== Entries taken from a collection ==
━━━━━━━━
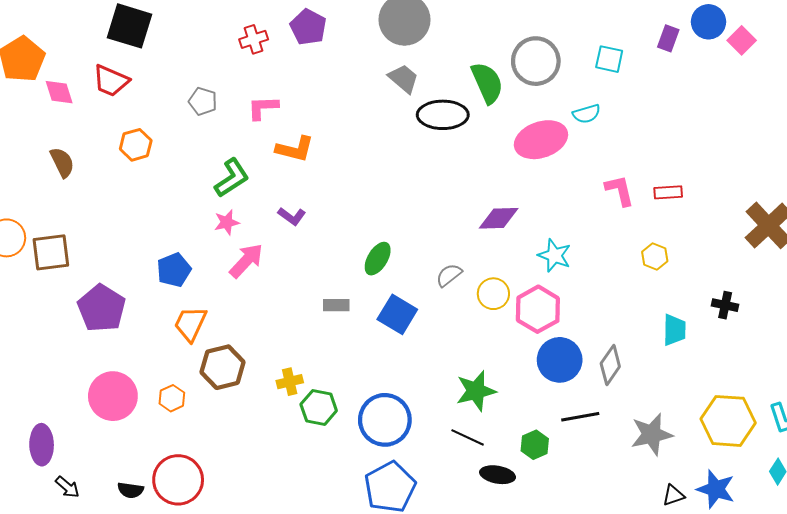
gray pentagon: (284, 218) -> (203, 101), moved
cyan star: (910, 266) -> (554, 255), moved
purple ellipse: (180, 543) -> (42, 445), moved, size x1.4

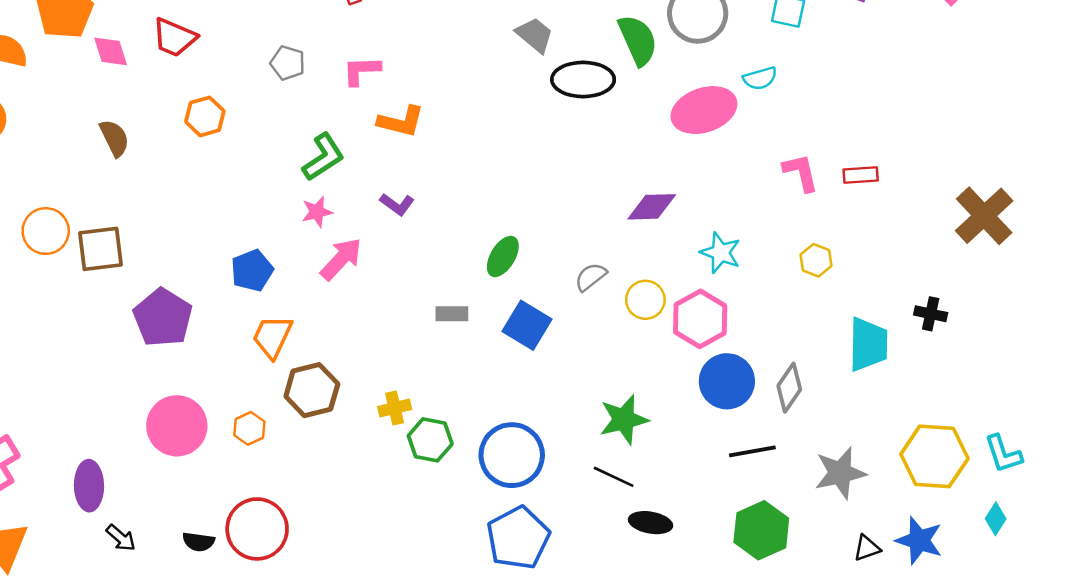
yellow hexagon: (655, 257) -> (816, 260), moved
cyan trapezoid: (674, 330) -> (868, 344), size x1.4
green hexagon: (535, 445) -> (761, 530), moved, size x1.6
━━━━━━━━
== WHAT TO WORK ON ==
Say how many lines in the entries include the string "size", and write nothing besides that number.

== EXERCISE RESPONSE ==
3